Where in the data below does the word "none" appear? Copy every line that has it.

════════════════

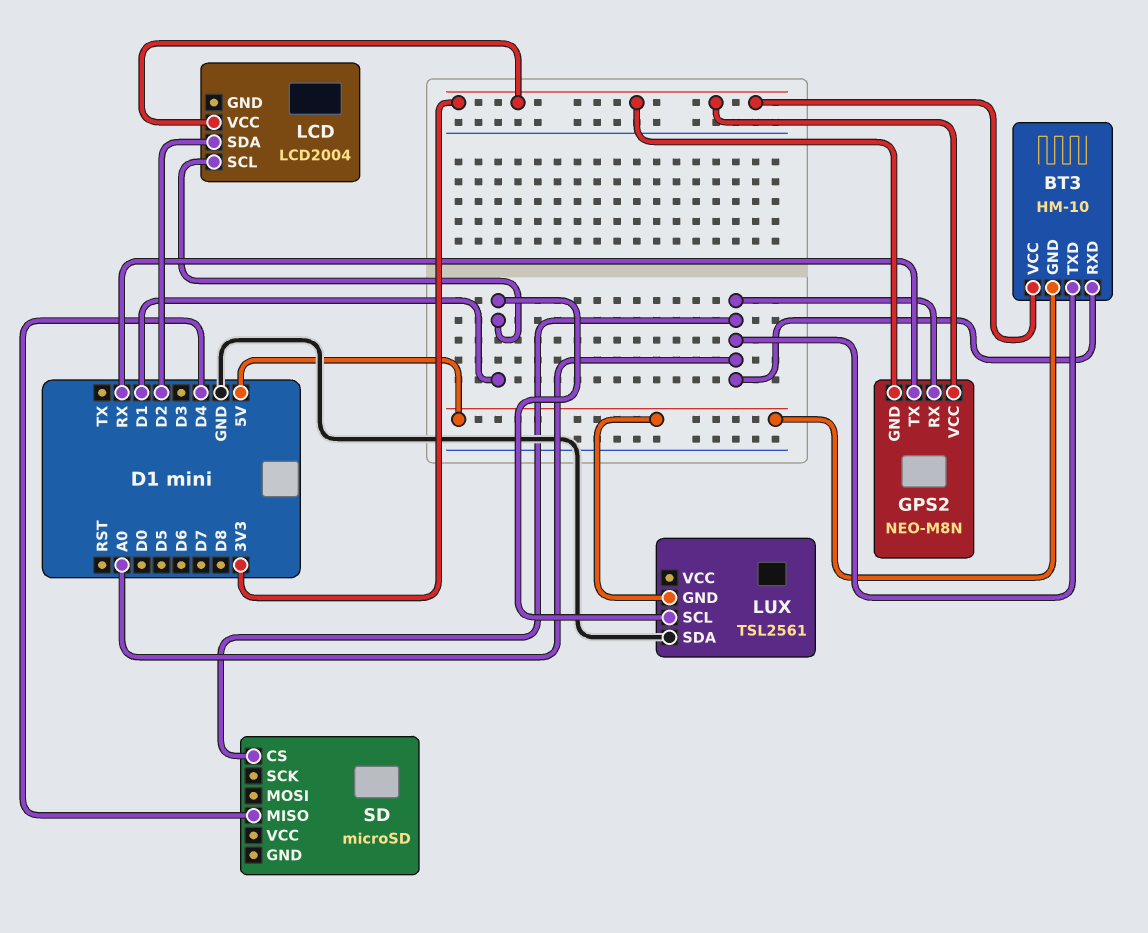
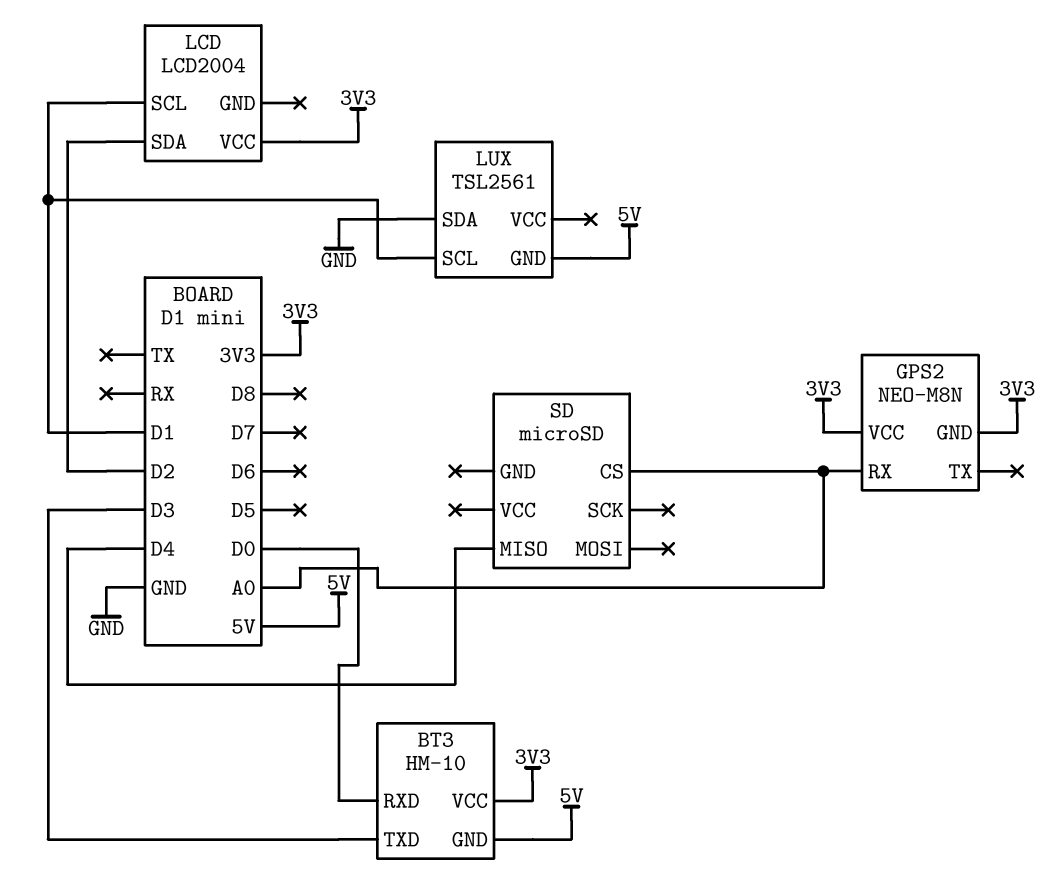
BT3 pin RXD: A0 -> D0
BT3 pin TXD: A0 -> D3
GPS2 pin TX: RX -> none

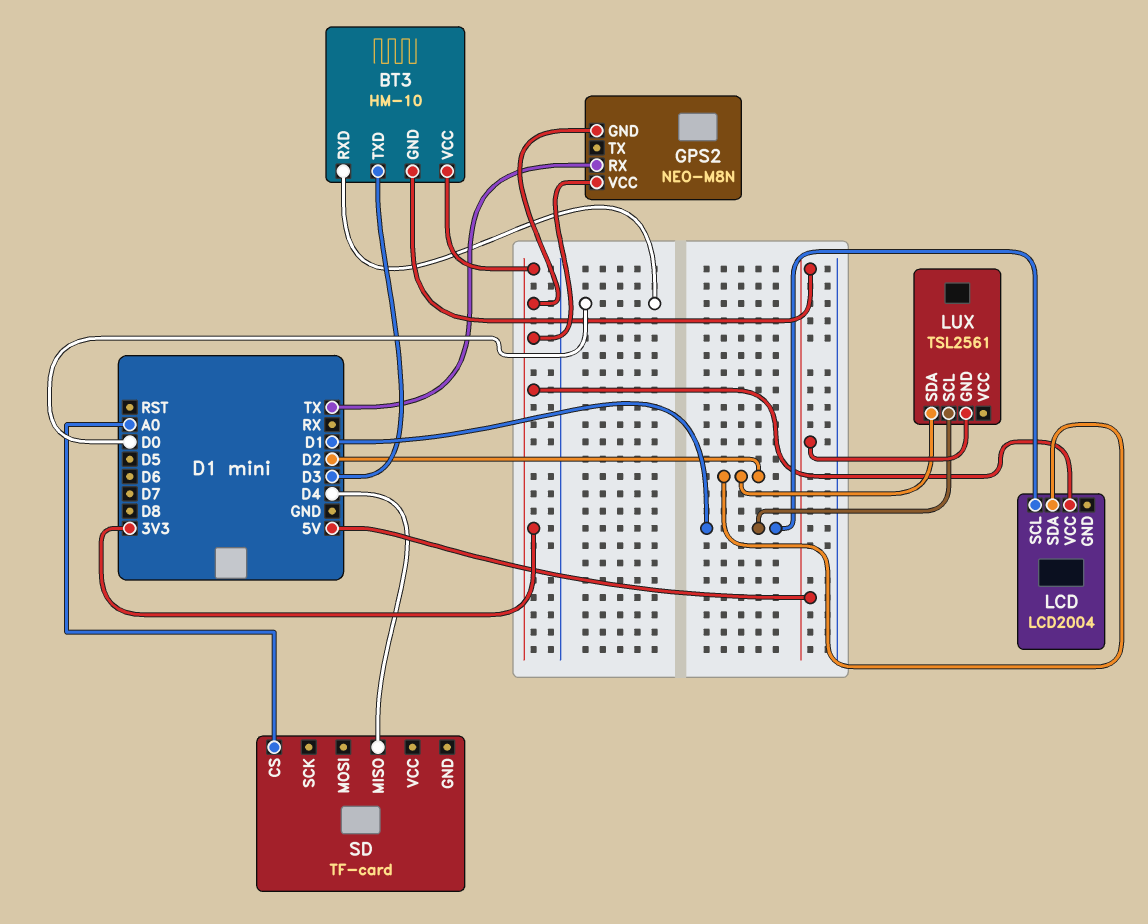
GPS2 pin RX: A0 -> TX
LUX pin SDA: GND -> D2
SD: microSD -> TF-card

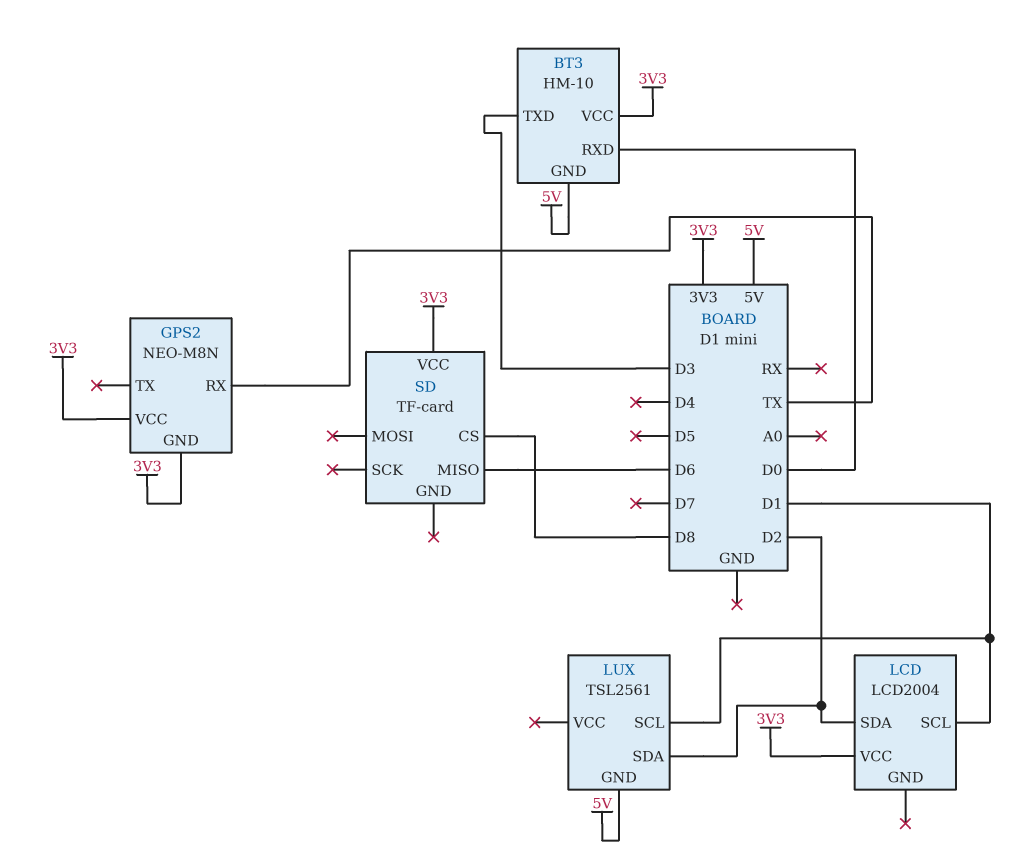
SD pin CS: A0 -> D8
SD pin MISO: D4 -> D6
SD pin VCC: none -> 3V3

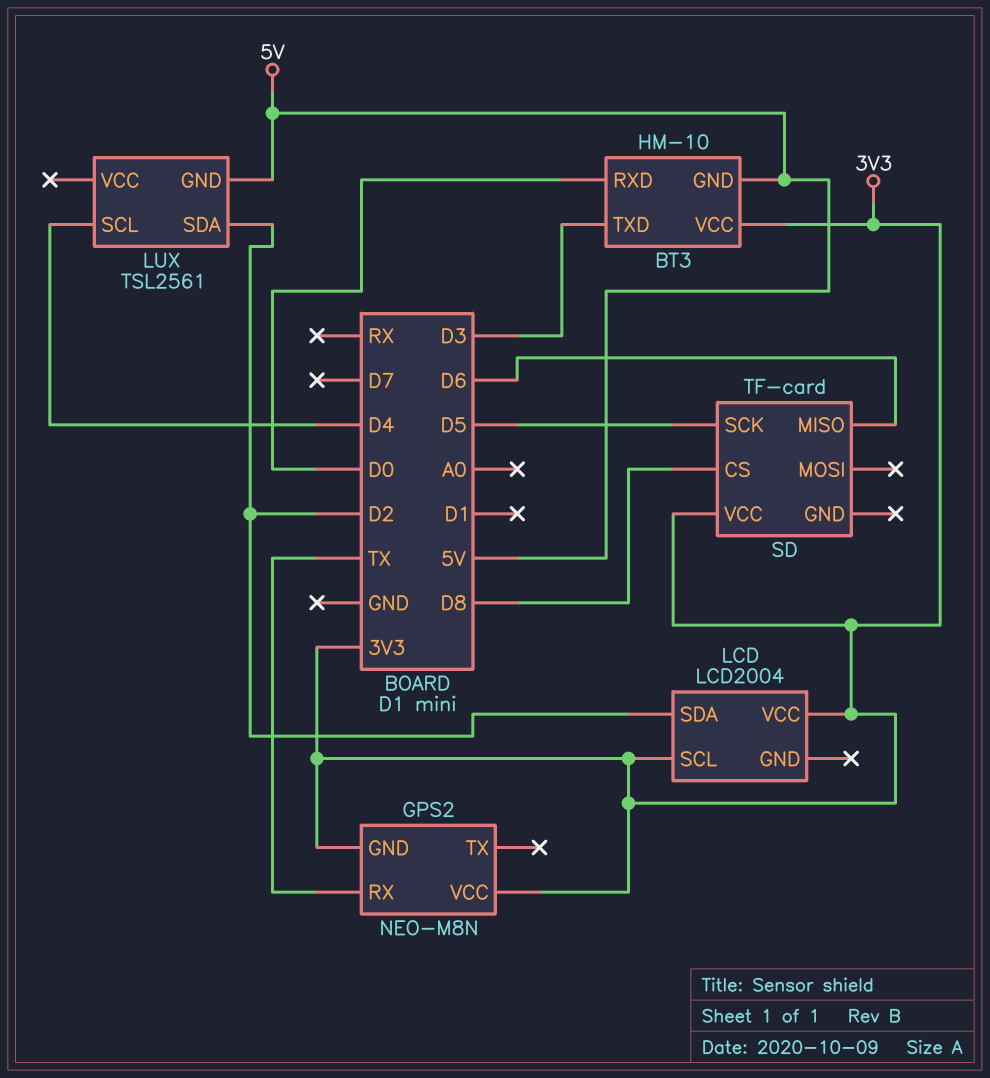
LCD pin SCL: D1 -> 3V3
LUX pin SCL: D1 -> D4
SD pin SCK: none -> D5

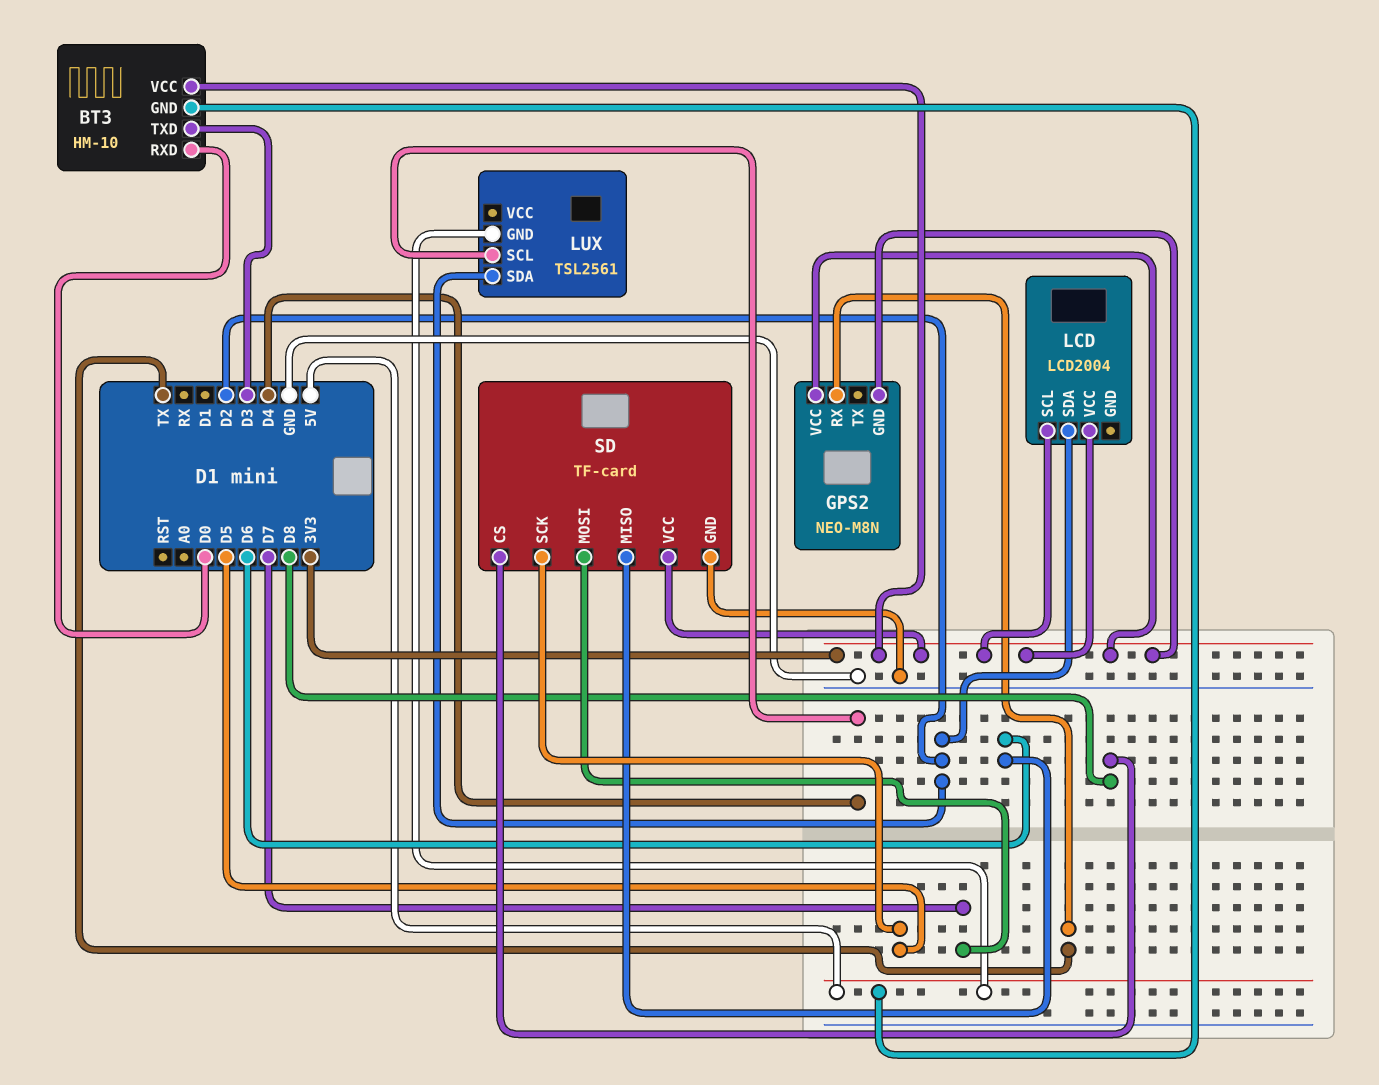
SD pin GND: none -> GND
SD pin MOSI: none -> D7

════════════════

▸ Your response:
GPS2 pin TX: RX -> none
SD pin VCC: none -> 3V3
SD pin SCK: none -> D5
SD pin GND: none -> GND
SD pin MOSI: none -> D7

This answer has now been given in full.